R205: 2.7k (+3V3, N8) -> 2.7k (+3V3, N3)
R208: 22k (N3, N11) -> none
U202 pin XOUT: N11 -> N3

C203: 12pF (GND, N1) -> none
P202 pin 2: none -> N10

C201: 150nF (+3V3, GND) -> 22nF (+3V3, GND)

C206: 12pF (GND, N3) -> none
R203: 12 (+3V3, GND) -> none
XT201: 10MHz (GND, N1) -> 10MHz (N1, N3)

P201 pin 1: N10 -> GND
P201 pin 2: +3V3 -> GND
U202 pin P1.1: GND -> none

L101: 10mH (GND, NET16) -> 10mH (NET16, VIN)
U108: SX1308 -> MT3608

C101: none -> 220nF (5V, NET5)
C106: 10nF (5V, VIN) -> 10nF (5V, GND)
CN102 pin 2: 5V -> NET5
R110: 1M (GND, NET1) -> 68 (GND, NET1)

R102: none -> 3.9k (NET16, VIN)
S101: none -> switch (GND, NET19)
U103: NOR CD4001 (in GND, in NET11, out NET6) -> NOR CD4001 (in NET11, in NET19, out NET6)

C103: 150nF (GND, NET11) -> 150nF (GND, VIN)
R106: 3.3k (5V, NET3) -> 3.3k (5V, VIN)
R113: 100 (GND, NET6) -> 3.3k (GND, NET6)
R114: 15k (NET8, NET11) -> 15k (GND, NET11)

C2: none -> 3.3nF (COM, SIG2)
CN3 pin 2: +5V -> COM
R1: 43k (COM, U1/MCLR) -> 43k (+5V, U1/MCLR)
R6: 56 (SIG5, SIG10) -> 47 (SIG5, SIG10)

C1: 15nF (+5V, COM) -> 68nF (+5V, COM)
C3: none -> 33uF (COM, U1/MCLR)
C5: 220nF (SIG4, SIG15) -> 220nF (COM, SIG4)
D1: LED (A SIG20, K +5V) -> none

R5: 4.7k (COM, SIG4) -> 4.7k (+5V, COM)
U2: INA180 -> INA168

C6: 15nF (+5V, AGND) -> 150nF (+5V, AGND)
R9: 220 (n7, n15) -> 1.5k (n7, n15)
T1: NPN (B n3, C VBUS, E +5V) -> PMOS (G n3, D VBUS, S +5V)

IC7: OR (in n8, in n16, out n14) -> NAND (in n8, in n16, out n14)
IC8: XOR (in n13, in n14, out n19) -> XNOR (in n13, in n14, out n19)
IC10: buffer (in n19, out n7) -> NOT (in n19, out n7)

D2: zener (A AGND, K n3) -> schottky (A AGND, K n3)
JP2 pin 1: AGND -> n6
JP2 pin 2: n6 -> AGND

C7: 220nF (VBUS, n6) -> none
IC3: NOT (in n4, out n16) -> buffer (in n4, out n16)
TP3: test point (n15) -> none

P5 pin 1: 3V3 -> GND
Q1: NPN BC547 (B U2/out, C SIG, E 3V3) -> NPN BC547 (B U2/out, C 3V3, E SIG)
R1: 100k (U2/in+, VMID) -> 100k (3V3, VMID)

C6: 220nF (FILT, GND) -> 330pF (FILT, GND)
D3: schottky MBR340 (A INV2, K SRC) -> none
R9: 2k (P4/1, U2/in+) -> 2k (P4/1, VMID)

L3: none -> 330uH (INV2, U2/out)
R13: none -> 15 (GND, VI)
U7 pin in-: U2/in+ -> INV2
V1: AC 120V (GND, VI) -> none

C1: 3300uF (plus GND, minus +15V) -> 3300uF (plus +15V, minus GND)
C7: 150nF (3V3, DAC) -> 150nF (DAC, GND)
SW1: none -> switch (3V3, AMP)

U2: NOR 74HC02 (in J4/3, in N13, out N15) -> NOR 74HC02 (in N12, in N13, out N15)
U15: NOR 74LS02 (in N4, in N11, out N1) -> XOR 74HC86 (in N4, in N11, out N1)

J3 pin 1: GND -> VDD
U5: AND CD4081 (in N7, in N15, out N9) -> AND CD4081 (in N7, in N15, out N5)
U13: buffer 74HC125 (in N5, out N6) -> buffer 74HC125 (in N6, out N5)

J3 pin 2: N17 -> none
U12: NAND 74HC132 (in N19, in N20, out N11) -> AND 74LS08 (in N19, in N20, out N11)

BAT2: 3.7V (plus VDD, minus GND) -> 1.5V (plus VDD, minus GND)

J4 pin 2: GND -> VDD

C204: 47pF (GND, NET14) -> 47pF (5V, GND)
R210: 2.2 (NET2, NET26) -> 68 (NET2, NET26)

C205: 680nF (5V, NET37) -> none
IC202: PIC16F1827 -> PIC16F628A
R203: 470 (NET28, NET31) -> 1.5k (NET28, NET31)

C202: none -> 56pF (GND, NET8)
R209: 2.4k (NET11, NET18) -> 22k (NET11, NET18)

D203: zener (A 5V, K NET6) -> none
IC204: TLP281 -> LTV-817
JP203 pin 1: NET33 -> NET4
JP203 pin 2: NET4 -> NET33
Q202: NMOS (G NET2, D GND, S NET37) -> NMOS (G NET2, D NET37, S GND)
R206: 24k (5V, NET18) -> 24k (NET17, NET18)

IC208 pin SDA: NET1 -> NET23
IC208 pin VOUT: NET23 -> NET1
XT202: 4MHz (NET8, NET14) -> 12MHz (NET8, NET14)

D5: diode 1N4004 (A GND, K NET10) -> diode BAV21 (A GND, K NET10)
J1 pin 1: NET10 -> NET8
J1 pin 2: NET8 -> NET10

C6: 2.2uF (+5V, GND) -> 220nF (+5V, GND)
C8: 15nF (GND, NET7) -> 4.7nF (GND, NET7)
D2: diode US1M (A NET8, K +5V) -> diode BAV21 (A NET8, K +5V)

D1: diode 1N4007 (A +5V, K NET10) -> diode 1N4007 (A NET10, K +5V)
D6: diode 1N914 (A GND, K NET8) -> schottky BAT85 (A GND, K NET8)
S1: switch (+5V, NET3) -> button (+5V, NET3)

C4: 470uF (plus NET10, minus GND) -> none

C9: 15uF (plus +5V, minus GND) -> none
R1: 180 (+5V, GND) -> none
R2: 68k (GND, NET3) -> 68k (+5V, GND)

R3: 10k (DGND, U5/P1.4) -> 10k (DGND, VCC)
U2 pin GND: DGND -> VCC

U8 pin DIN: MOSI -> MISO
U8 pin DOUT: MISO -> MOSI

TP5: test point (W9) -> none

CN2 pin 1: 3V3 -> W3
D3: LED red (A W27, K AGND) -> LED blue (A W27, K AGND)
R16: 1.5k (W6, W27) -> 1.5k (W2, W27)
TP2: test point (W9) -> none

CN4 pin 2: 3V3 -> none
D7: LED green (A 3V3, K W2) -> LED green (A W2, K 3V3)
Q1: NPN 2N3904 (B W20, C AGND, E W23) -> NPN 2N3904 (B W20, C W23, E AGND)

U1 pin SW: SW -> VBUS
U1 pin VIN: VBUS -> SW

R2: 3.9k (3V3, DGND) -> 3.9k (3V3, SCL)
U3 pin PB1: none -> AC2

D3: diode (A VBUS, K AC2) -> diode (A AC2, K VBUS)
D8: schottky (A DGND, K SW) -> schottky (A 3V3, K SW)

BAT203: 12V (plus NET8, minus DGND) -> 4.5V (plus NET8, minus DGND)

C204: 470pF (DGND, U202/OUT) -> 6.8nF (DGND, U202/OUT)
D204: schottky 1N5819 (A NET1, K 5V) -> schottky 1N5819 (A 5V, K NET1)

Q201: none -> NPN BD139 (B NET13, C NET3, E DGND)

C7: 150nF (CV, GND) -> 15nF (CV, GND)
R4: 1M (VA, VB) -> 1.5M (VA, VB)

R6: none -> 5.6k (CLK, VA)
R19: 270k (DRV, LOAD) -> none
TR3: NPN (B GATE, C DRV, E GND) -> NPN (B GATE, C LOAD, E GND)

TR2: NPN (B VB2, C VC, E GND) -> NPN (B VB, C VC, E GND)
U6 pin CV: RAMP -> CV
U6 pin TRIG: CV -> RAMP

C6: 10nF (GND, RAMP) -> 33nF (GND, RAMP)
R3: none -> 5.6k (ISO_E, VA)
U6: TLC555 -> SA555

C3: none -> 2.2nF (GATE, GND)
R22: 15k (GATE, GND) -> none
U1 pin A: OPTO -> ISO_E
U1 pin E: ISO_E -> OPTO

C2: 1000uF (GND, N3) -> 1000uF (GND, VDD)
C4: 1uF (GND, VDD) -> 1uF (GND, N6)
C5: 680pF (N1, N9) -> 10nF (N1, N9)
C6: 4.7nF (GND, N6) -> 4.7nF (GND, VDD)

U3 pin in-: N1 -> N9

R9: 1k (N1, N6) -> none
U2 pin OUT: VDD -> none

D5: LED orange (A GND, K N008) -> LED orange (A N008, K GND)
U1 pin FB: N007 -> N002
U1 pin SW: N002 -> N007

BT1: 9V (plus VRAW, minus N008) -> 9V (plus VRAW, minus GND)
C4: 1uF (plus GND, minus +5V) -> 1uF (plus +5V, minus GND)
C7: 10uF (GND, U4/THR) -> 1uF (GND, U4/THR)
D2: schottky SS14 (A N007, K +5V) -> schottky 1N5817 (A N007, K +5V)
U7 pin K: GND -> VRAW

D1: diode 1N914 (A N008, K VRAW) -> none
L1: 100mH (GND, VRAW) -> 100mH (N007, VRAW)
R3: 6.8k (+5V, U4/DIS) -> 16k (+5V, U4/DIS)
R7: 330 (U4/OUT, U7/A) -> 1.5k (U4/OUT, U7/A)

*Work order:* Reproduce exactly the entries above, limited to the lines from the one with "R2: 68k (GND, NET3) -> 68k (+5V, GND)" through the one with "TP2: test point (W9) -> none", both included.

*Worked solution:*
R2: 68k (GND, NET3) -> 68k (+5V, GND)

R3: 10k (DGND, U5/P1.4) -> 10k (DGND, VCC)
U2 pin GND: DGND -> VCC

U8 pin DIN: MOSI -> MISO
U8 pin DOUT: MISO -> MOSI

TP5: test point (W9) -> none

CN2 pin 1: 3V3 -> W3
D3: LED red (A W27, K AGND) -> LED blue (A W27, K AGND)
R16: 1.5k (W6, W27) -> 1.5k (W2, W27)
TP2: test point (W9) -> none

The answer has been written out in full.